- **Prompt**
In the records below, find the line with "bocal/orange (no. 1", then copy each line exactly until you have copied the line with "tambour/orange (no. 2". Leave any picture out.

##### Extracted information

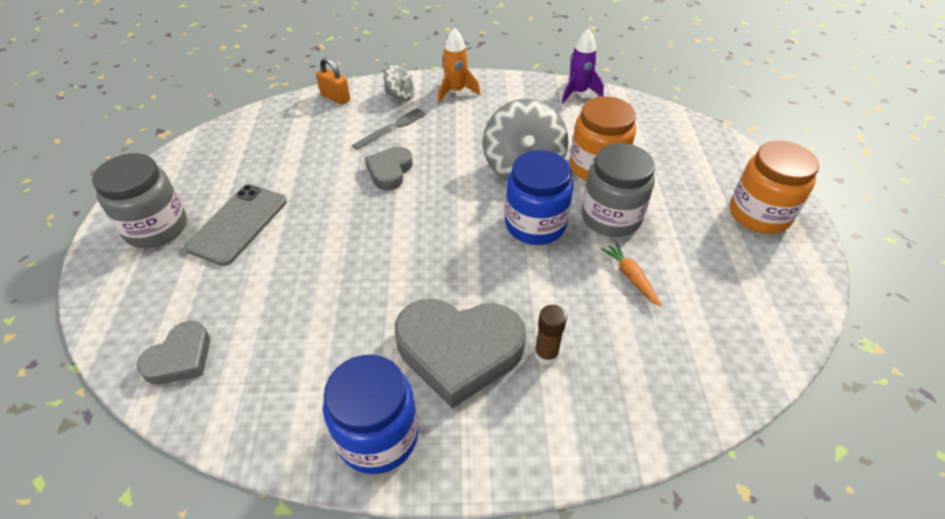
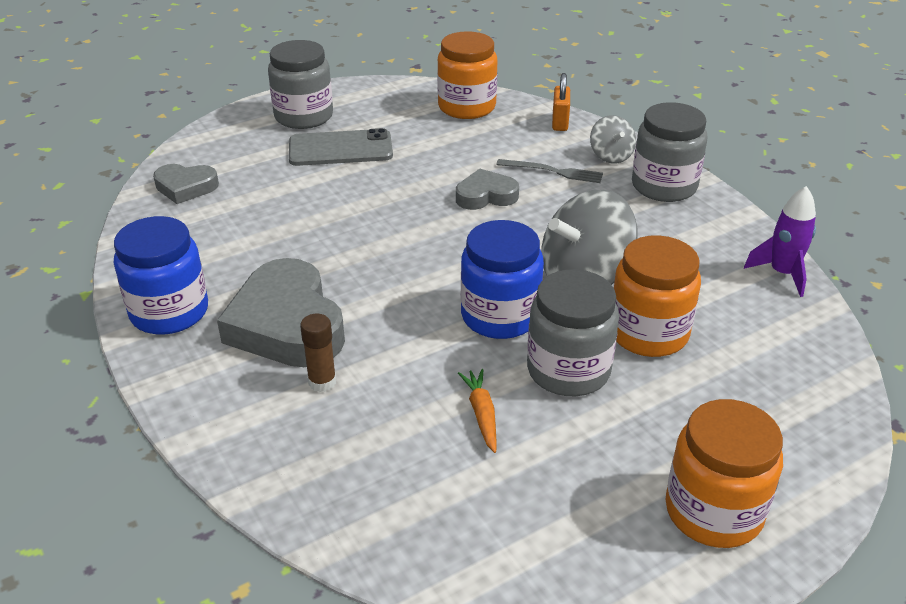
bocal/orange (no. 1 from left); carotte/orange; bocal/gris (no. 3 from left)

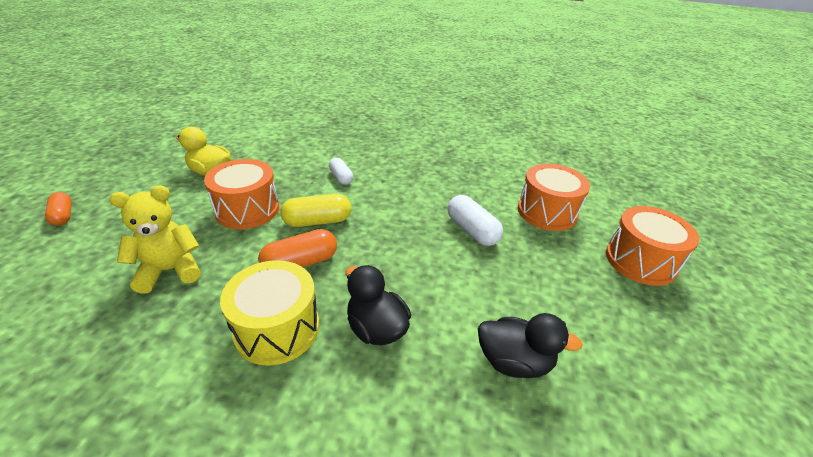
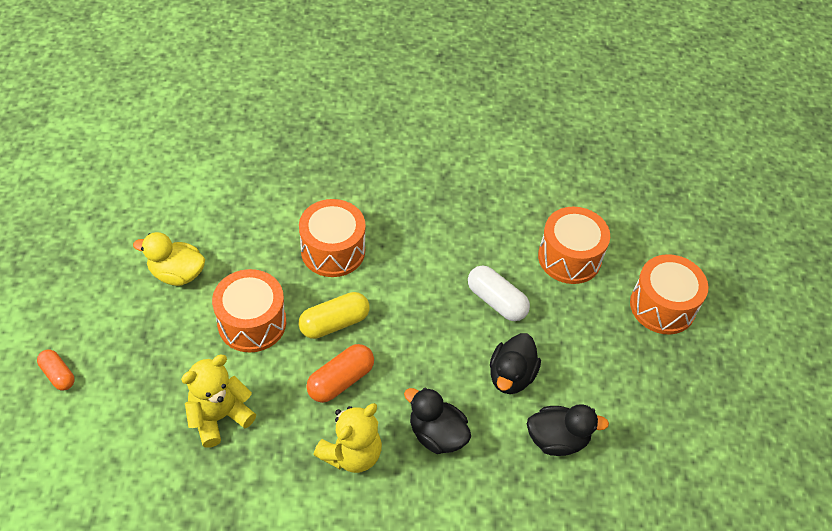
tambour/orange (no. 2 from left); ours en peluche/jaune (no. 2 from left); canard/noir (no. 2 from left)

##########
##### Extracted information

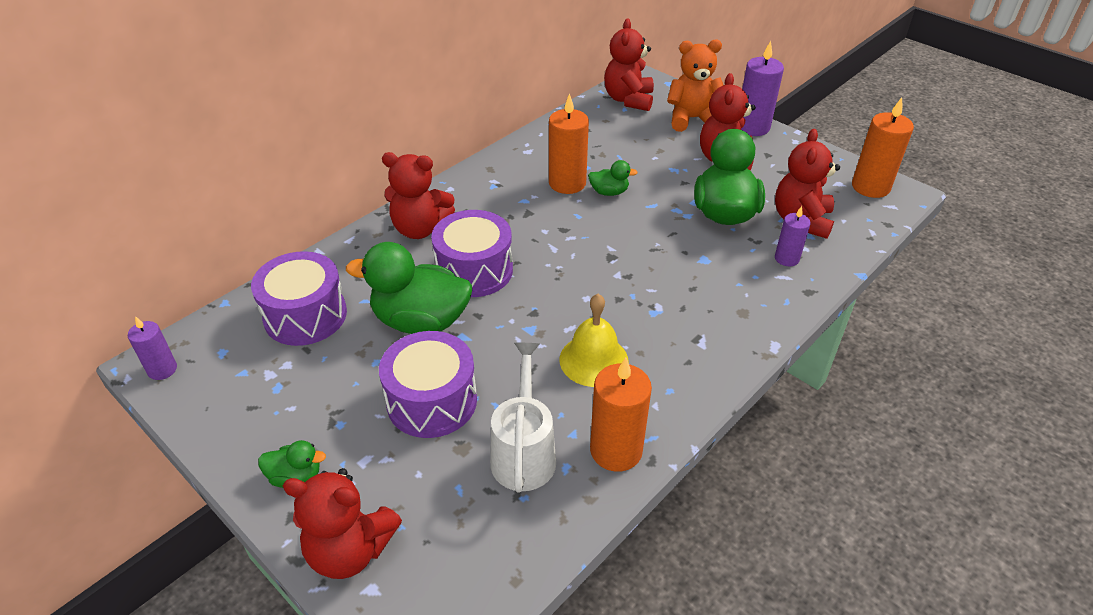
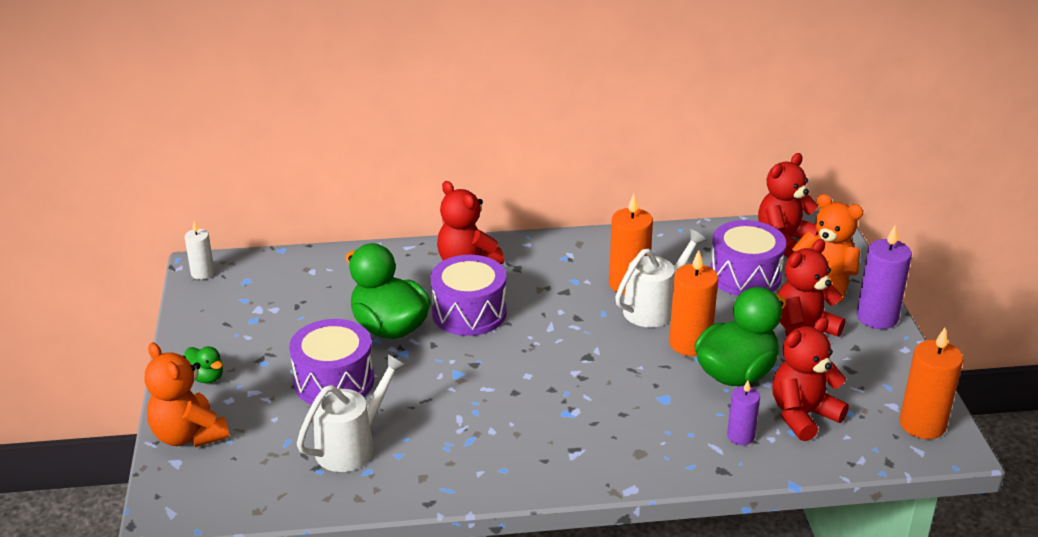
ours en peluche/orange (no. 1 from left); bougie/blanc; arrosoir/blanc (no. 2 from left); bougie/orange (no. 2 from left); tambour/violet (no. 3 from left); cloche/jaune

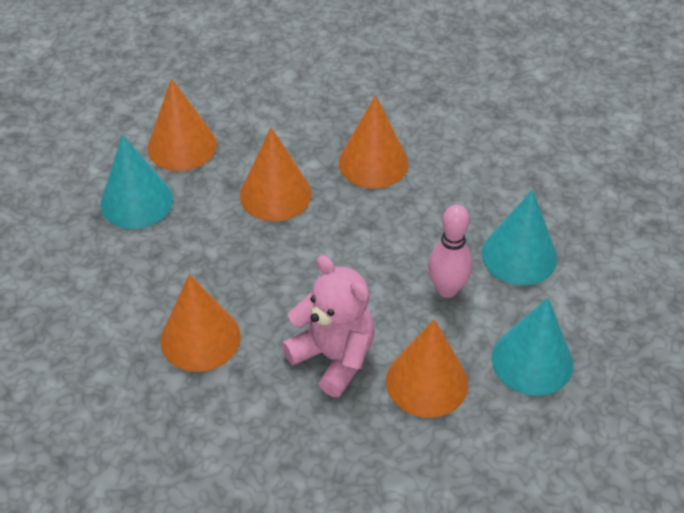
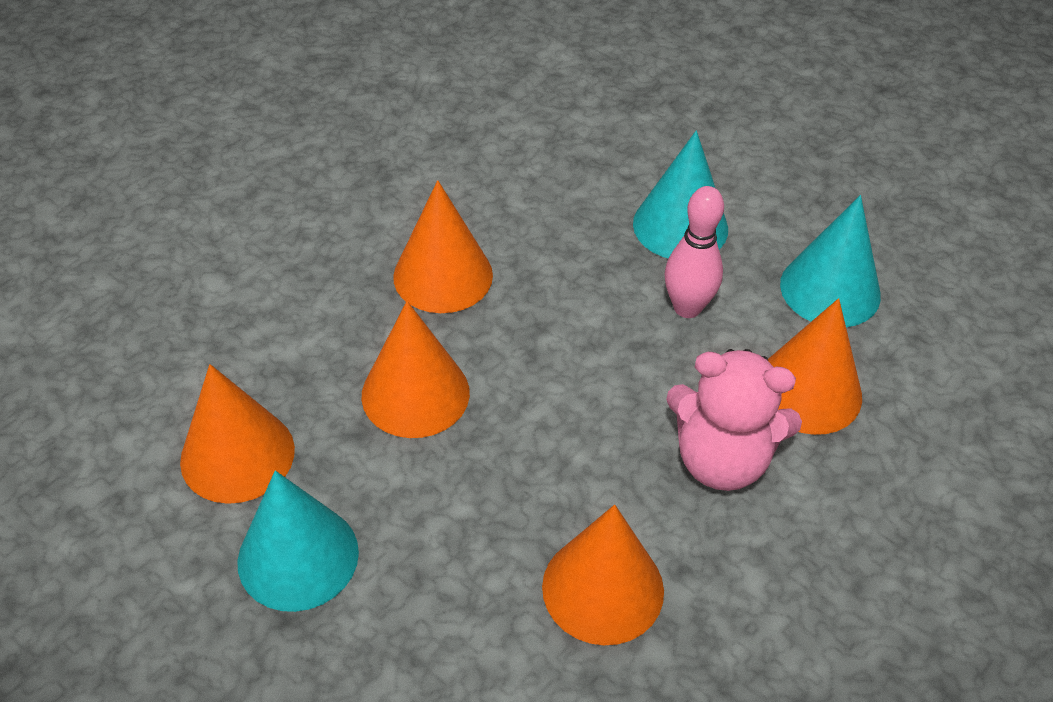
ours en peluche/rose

##########

- **Reply to the exercise**
bocal/orange (no. 1 from left); carotte/orange; bocal/gris (no. 3 from left)

tambour/orange (no. 2 from left); ours en peluche/jaune (no. 2 from left); canard/noir (no. 2 from left)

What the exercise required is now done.